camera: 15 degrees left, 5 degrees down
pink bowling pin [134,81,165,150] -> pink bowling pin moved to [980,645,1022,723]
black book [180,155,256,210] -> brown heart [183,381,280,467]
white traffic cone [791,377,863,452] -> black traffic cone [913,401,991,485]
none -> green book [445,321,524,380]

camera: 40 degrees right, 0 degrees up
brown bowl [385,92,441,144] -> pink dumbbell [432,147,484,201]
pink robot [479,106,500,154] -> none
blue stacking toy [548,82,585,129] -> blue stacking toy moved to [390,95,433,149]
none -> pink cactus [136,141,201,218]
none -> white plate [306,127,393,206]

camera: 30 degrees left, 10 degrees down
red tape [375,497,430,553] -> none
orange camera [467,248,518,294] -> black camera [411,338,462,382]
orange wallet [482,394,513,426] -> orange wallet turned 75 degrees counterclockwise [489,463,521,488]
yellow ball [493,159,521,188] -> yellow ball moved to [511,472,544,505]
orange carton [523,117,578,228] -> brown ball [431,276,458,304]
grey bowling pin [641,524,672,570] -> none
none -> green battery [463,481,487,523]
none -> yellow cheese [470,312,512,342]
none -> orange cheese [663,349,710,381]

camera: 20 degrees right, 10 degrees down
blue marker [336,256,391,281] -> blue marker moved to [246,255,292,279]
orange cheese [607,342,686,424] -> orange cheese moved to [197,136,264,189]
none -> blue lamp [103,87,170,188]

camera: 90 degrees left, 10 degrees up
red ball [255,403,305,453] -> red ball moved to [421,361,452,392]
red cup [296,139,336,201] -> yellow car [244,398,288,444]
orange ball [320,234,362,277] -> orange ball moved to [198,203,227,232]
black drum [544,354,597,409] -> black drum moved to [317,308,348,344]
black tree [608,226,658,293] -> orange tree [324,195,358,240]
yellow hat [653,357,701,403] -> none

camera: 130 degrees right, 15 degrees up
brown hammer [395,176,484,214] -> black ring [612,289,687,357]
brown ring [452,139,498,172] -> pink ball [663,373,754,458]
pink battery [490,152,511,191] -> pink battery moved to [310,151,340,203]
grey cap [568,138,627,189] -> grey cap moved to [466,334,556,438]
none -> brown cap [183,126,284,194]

★ ★ ★ ★ ★ ★ ★

Task goal:
Could you restate every entry above word for word?

Expected answer:
camera: 15 degrees left, 5 degrees down
pink bowling pin [134,81,165,150] -> pink bowling pin moved to [980,645,1022,723]
black book [180,155,256,210] -> brown heart [183,381,280,467]
white traffic cone [791,377,863,452] -> black traffic cone [913,401,991,485]
none -> green book [445,321,524,380]

camera: 40 degrees right, 0 degrees up
brown bowl [385,92,441,144] -> pink dumbbell [432,147,484,201]
pink robot [479,106,500,154] -> none
blue stacking toy [548,82,585,129] -> blue stacking toy moved to [390,95,433,149]
none -> pink cactus [136,141,201,218]
none -> white plate [306,127,393,206]

camera: 30 degrees left, 10 degrees down
red tape [375,497,430,553] -> none
orange camera [467,248,518,294] -> black camera [411,338,462,382]
orange wallet [482,394,513,426] -> orange wallet turned 75 degrees counterclockwise [489,463,521,488]
yellow ball [493,159,521,188] -> yellow ball moved to [511,472,544,505]
orange carton [523,117,578,228] -> brown ball [431,276,458,304]
grey bowling pin [641,524,672,570] -> none
none -> green battery [463,481,487,523]
none -> yellow cheese [470,312,512,342]
none -> orange cheese [663,349,710,381]

camera: 20 degrees right, 10 degrees down
blue marker [336,256,391,281] -> blue marker moved to [246,255,292,279]
orange cheese [607,342,686,424] -> orange cheese moved to [197,136,264,189]
none -> blue lamp [103,87,170,188]

camera: 90 degrees left, 10 degrees up
red ball [255,403,305,453] -> red ball moved to [421,361,452,392]
red cup [296,139,336,201] -> yellow car [244,398,288,444]
orange ball [320,234,362,277] -> orange ball moved to [198,203,227,232]
black drum [544,354,597,409] -> black drum moved to [317,308,348,344]
black tree [608,226,658,293] -> orange tree [324,195,358,240]
yellow hat [653,357,701,403] -> none

camera: 130 degrees right, 15 degrees up
brown hammer [395,176,484,214] -> black ring [612,289,687,357]
brown ring [452,139,498,172] -> pink ball [663,373,754,458]
pink battery [490,152,511,191] -> pink battery moved to [310,151,340,203]
grey cap [568,138,627,189] -> grey cap moved to [466,334,556,438]
none -> brown cap [183,126,284,194]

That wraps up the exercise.